About this task =
Reproduce the records below in full and without edits, omitting images.

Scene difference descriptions
------------------------------------
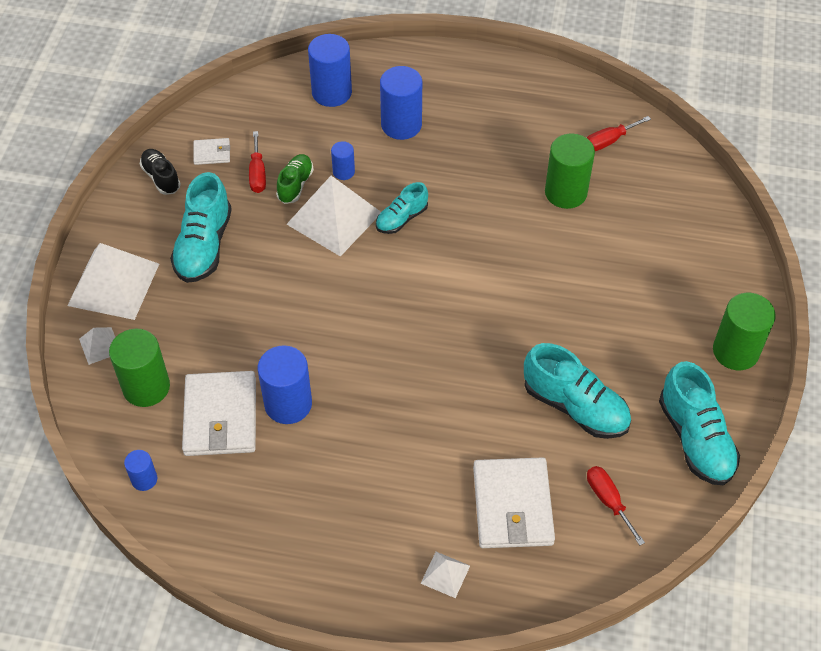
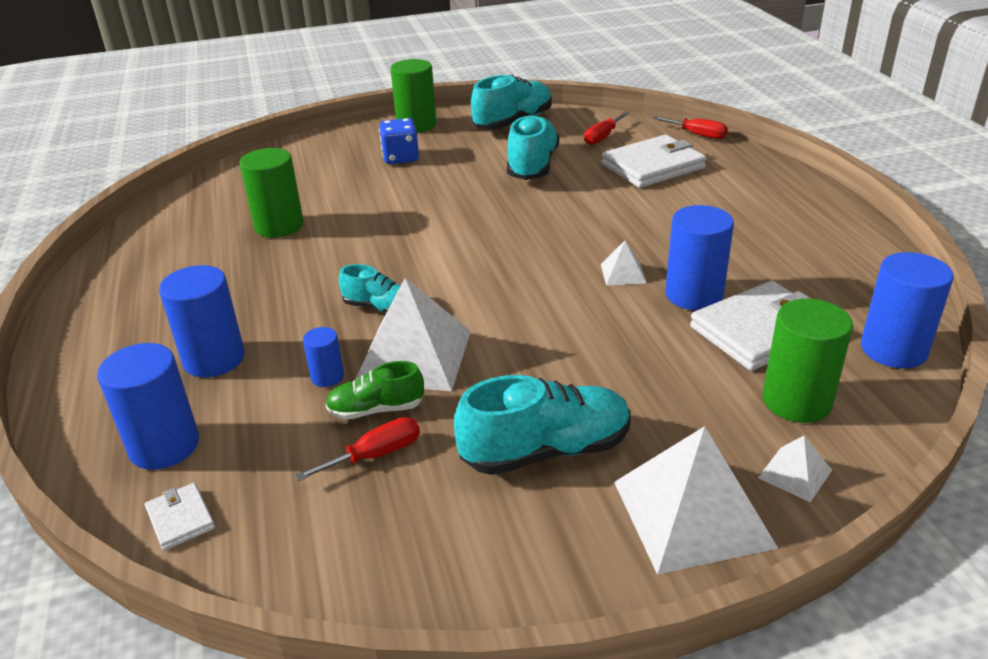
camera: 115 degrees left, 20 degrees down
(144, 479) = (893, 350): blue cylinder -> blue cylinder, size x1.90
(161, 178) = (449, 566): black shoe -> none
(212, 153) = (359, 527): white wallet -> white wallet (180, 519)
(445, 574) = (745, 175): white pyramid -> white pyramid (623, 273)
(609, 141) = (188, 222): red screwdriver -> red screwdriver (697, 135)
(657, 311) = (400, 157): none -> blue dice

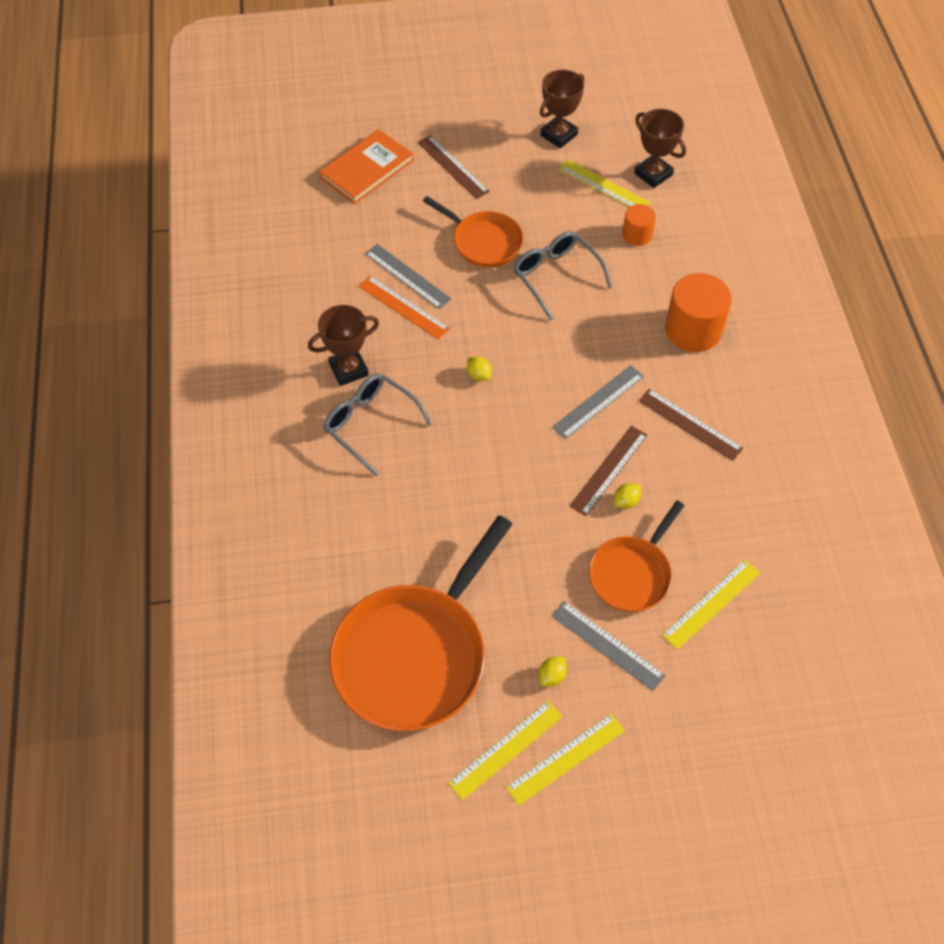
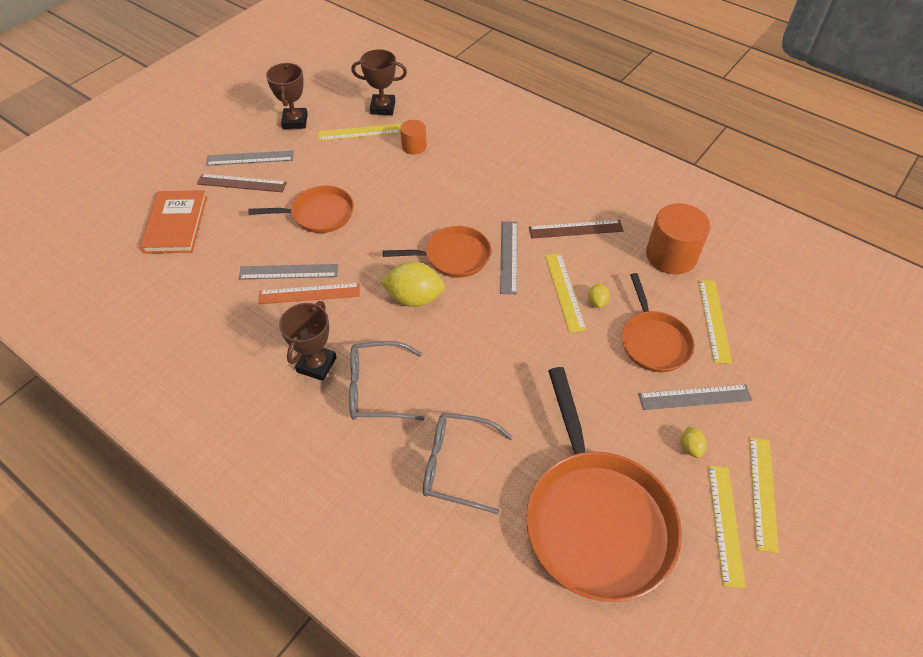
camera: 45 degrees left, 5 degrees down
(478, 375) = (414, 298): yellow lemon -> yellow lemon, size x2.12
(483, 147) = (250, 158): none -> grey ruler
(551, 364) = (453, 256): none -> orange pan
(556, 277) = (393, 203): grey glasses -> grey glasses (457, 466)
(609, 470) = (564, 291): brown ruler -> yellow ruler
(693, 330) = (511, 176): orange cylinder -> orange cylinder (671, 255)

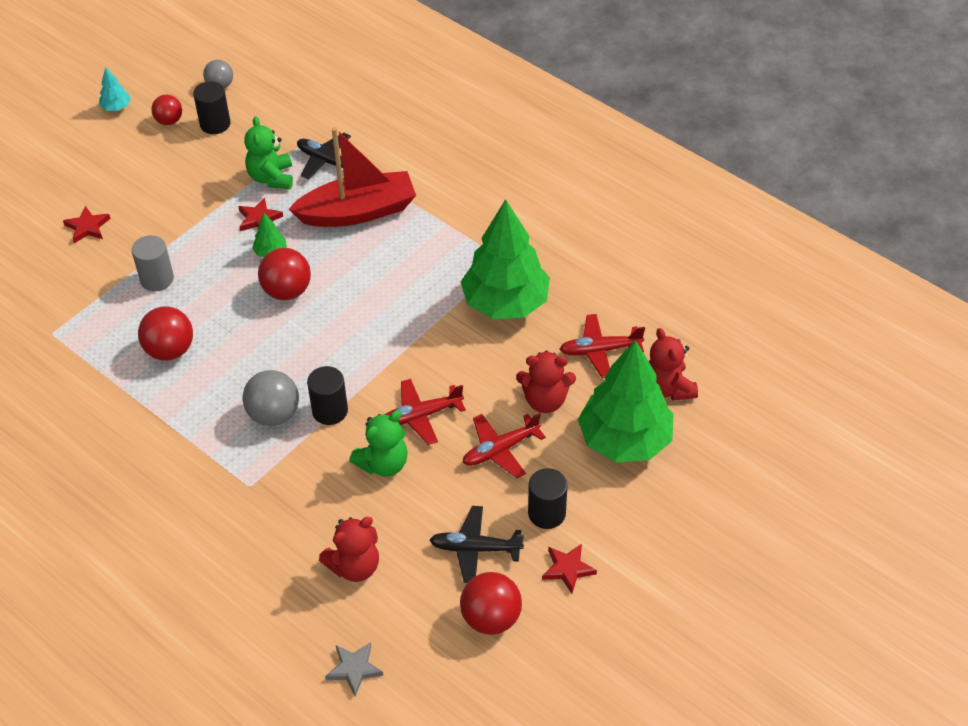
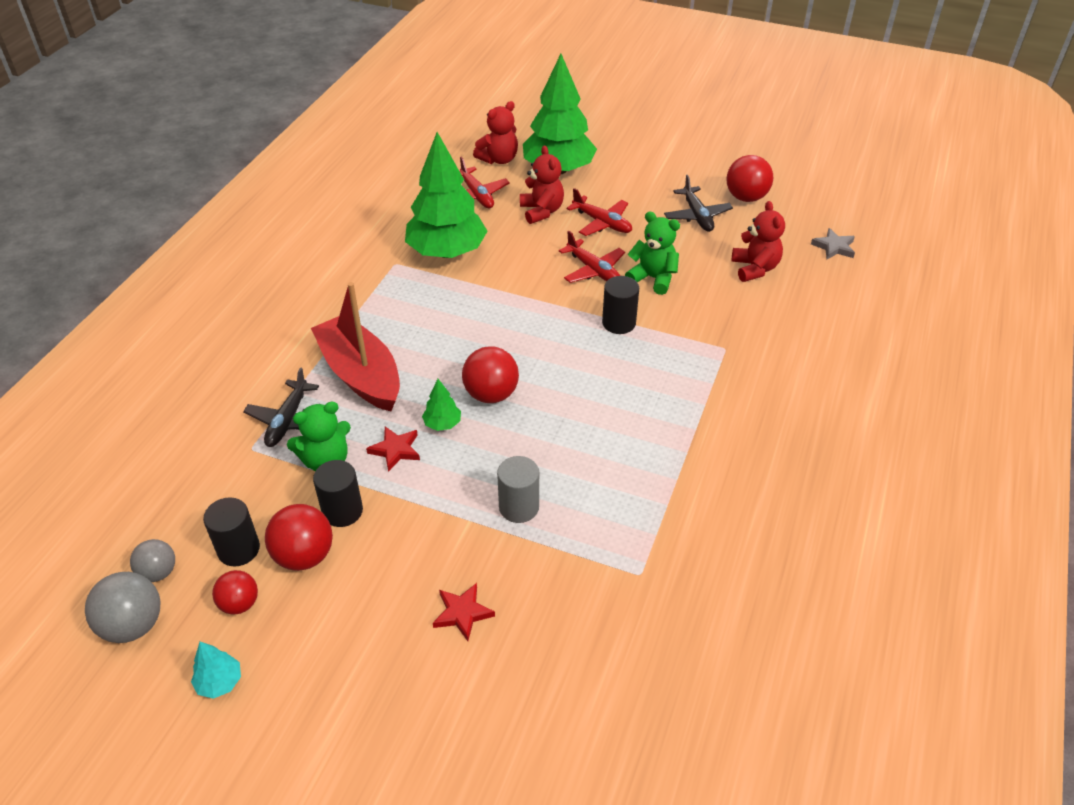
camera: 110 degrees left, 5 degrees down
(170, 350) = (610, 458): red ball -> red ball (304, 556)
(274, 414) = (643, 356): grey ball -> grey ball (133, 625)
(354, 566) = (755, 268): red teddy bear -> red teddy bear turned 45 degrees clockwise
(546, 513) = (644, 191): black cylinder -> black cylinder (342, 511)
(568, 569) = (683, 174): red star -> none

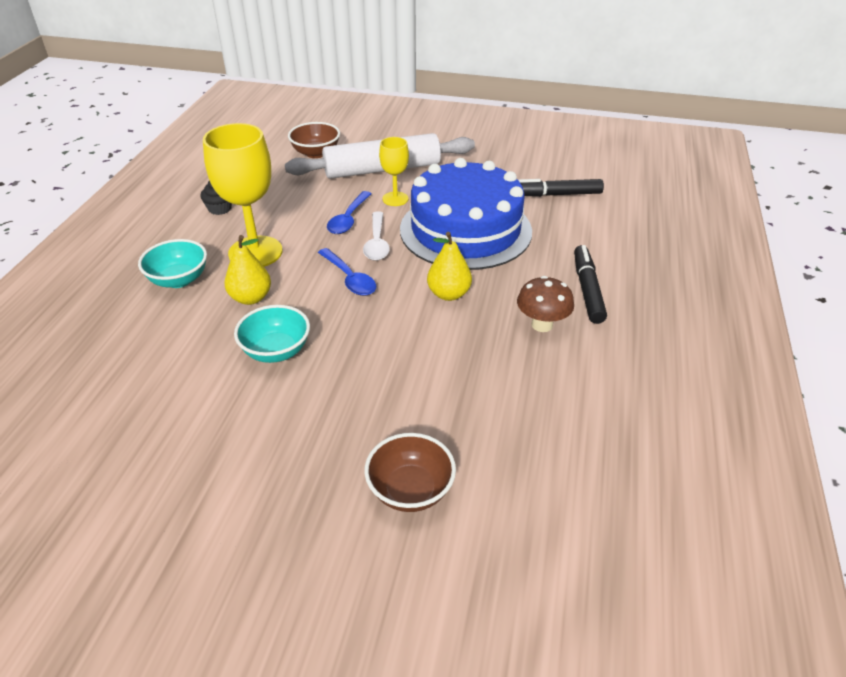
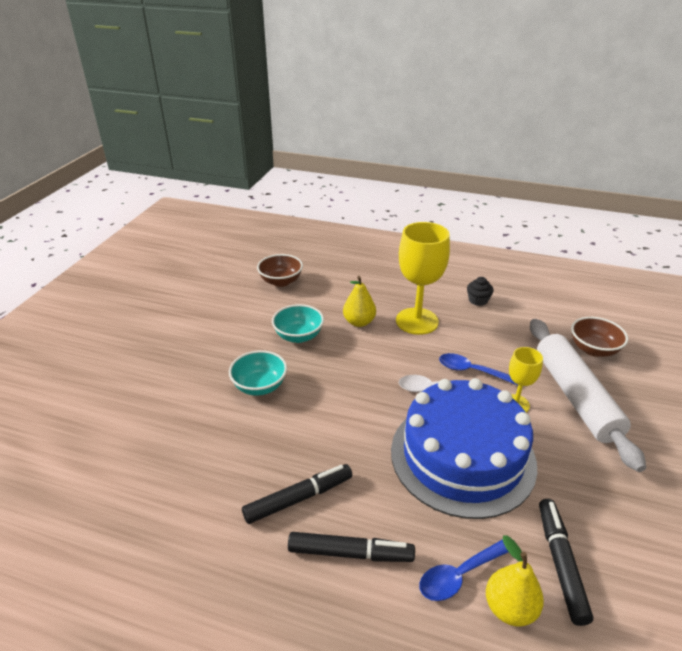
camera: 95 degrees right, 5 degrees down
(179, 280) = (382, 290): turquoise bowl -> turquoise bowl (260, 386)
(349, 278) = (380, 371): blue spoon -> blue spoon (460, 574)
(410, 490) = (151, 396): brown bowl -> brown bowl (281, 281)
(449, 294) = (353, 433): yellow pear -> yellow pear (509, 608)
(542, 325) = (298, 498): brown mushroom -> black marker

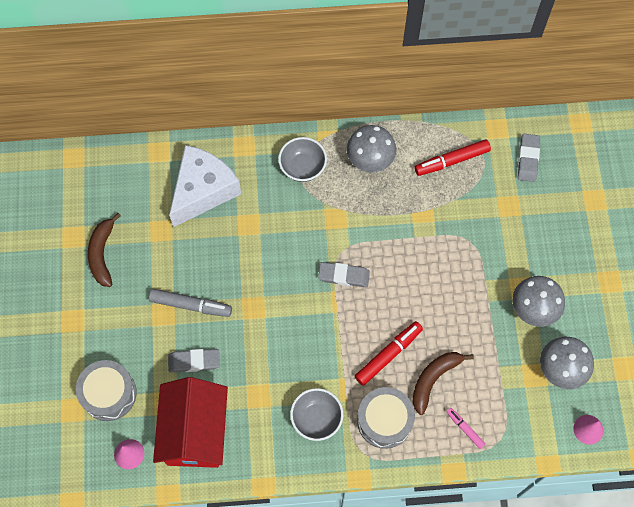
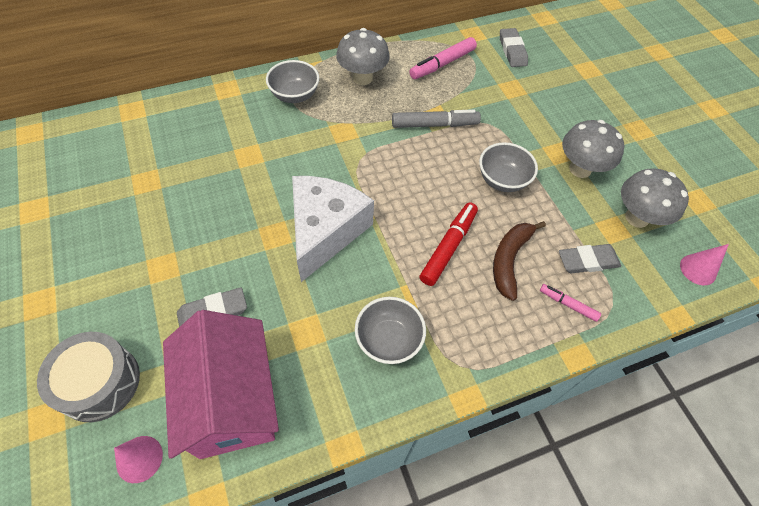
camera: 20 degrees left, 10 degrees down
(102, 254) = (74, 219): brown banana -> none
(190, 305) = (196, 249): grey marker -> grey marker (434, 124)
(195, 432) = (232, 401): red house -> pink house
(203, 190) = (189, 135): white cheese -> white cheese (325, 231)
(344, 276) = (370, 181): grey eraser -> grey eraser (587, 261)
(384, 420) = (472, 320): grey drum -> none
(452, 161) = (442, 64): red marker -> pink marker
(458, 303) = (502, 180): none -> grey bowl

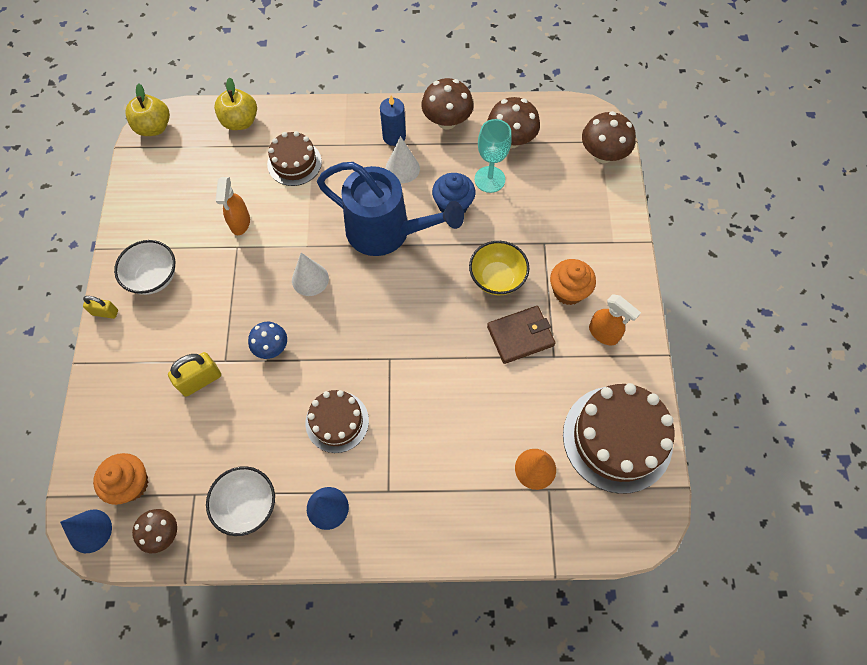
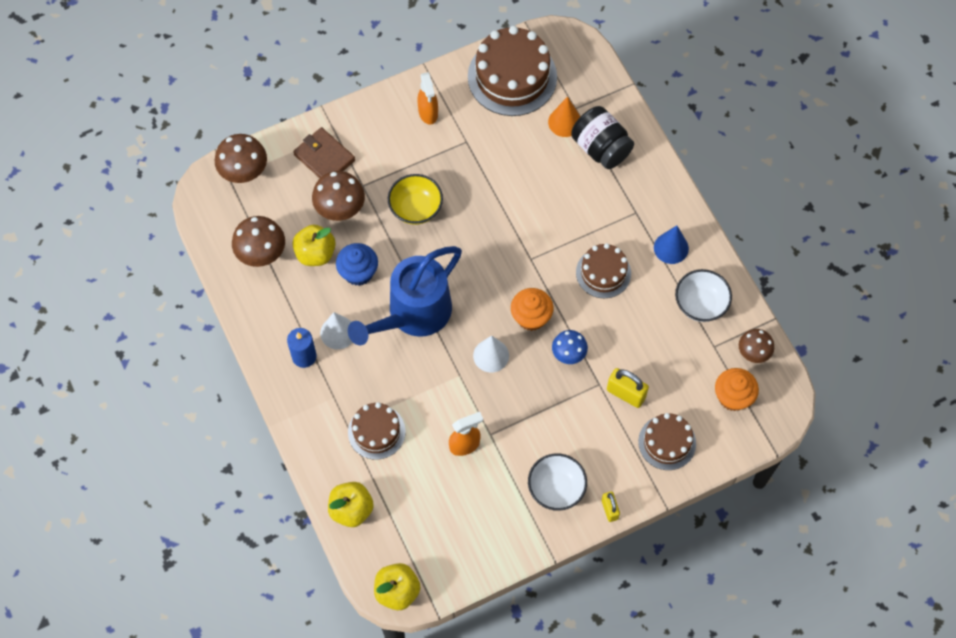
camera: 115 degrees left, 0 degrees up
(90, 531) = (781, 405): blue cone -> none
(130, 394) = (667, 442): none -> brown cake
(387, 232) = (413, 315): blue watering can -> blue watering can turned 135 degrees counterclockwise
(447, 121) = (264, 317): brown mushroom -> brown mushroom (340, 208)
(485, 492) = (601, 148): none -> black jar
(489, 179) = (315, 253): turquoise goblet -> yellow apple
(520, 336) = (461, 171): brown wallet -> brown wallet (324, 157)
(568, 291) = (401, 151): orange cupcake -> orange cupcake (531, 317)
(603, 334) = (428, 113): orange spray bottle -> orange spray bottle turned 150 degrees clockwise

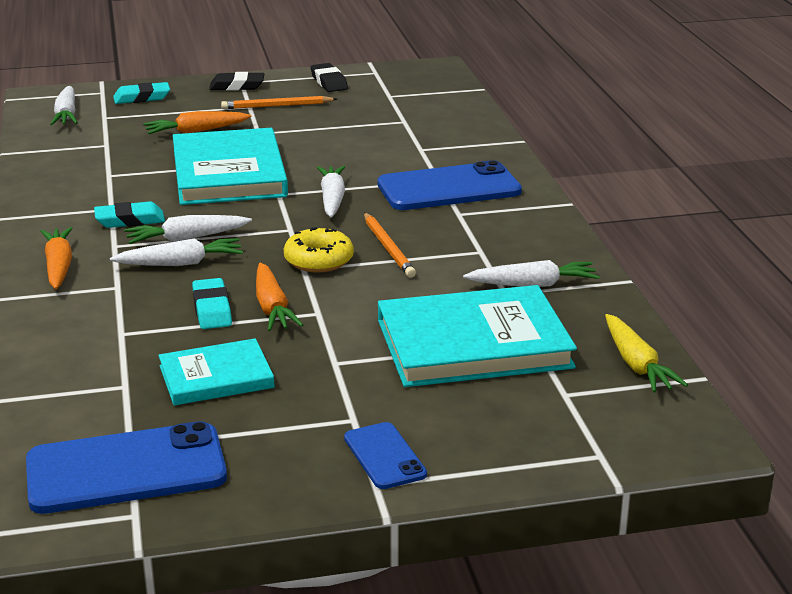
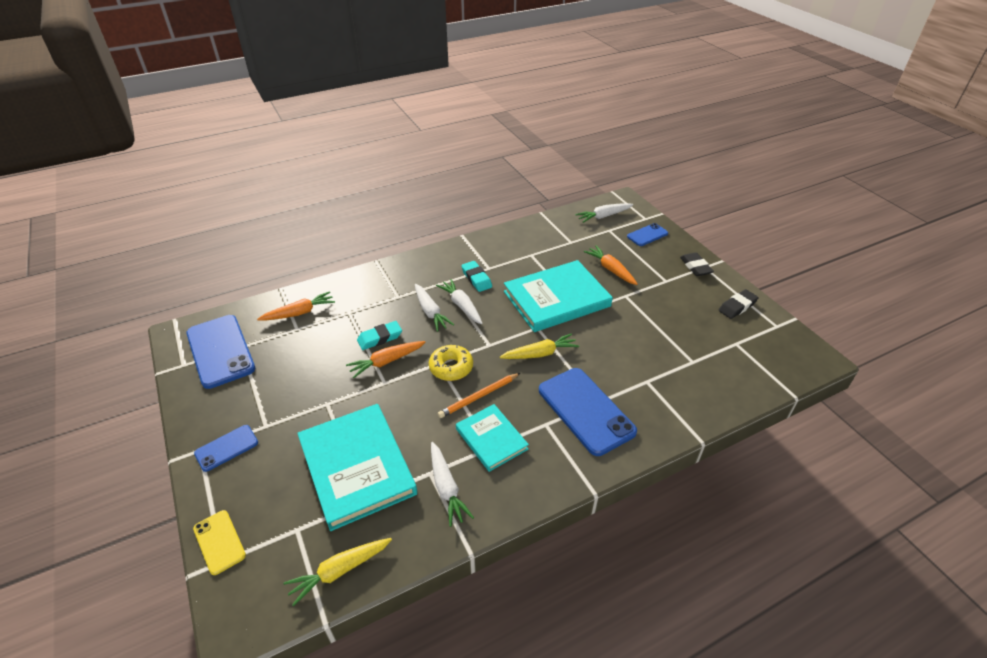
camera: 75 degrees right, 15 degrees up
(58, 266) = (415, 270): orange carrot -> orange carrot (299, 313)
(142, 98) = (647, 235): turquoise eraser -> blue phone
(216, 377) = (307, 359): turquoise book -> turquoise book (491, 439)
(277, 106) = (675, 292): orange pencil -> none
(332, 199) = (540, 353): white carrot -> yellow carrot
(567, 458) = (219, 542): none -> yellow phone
------------------------------------
Written solution =
camera: 115 degrees left, 20 degrees down
(144, 479) = (893, 350): blue cylinder -> blue cylinder, size x1.90
(161, 178) = (449, 566): black shoe -> none
(212, 153) = (359, 527): white wallet -> white wallet (180, 519)
(445, 574) = (745, 175): white pyramid -> white pyramid (623, 273)
(609, 141) = (188, 222): red screwdriver -> red screwdriver (697, 135)
(657, 311) = (400, 157): none -> blue dice

camera: 45 degrees left, 5 degrees down
(478, 375) = (414, 298): yellow lemon -> yellow lemon, size x2.12
(483, 147) = (250, 158): none -> grey ruler
(551, 364) = (453, 256): none -> orange pan
(556, 277) = (393, 203): grey glasses -> grey glasses (457, 466)
(609, 470) = (564, 291): brown ruler -> yellow ruler
(693, 330) = (511, 176): orange cylinder -> orange cylinder (671, 255)

camera: 110 degrees left, 5 degrees down
(170, 350) = (610, 458): red ball -> red ball (304, 556)
(274, 414) = (643, 356): grey ball -> grey ball (133, 625)
(354, 566) = (755, 268): red teddy bear -> red teddy bear turned 45 degrees clockwise
(546, 513) = (644, 191): black cylinder -> black cylinder (342, 511)
(568, 569) = (683, 174): red star -> none

camera: 95 degrees right, 5 degrees down
(179, 280) = (382, 290): turquoise bowl -> turquoise bowl (260, 386)
(349, 278) = (380, 371): blue spoon -> blue spoon (460, 574)
(410, 490) = (151, 396): brown bowl -> brown bowl (281, 281)
(449, 294) = (353, 433): yellow pear -> yellow pear (509, 608)
(542, 325) = (298, 498): brown mushroom -> black marker

camera: 20 degrees left, 10 degrees down
(102, 254) = (74, 219): brown banana -> none
(190, 305) = (196, 249): grey marker -> grey marker (434, 124)
(195, 432) = (232, 401): red house -> pink house
(203, 190) = (189, 135): white cheese -> white cheese (325, 231)
(344, 276) = (370, 181): grey eraser -> grey eraser (587, 261)
(384, 420) = (472, 320): grey drum -> none
(452, 161) = (442, 64): red marker -> pink marker
(458, 303) = (502, 180): none -> grey bowl

camera: 115 degrees left, 0 degrees up
(90, 531) = (781, 405): blue cone -> none
(130, 394) = (667, 442): none -> brown cake
(387, 232) = (413, 315): blue watering can -> blue watering can turned 135 degrees counterclockwise
(447, 121) = (264, 317): brown mushroom -> brown mushroom (340, 208)
(485, 492) = (601, 148): none -> black jar
(489, 179) = (315, 253): turquoise goblet -> yellow apple
(520, 336) = (461, 171): brown wallet -> brown wallet (324, 157)
(568, 291) = (401, 151): orange cupcake -> orange cupcake (531, 317)
(603, 334) = (428, 113): orange spray bottle -> orange spray bottle turned 150 degrees clockwise

camera: 75 degrees right, 15 degrees up
(58, 266) = (415, 270): orange carrot -> orange carrot (299, 313)
(142, 98) = (647, 235): turquoise eraser -> blue phone
(216, 377) = (307, 359): turquoise book -> turquoise book (491, 439)
(277, 106) = (675, 292): orange pencil -> none
(332, 199) = (540, 353): white carrot -> yellow carrot
(567, 458) = (219, 542): none -> yellow phone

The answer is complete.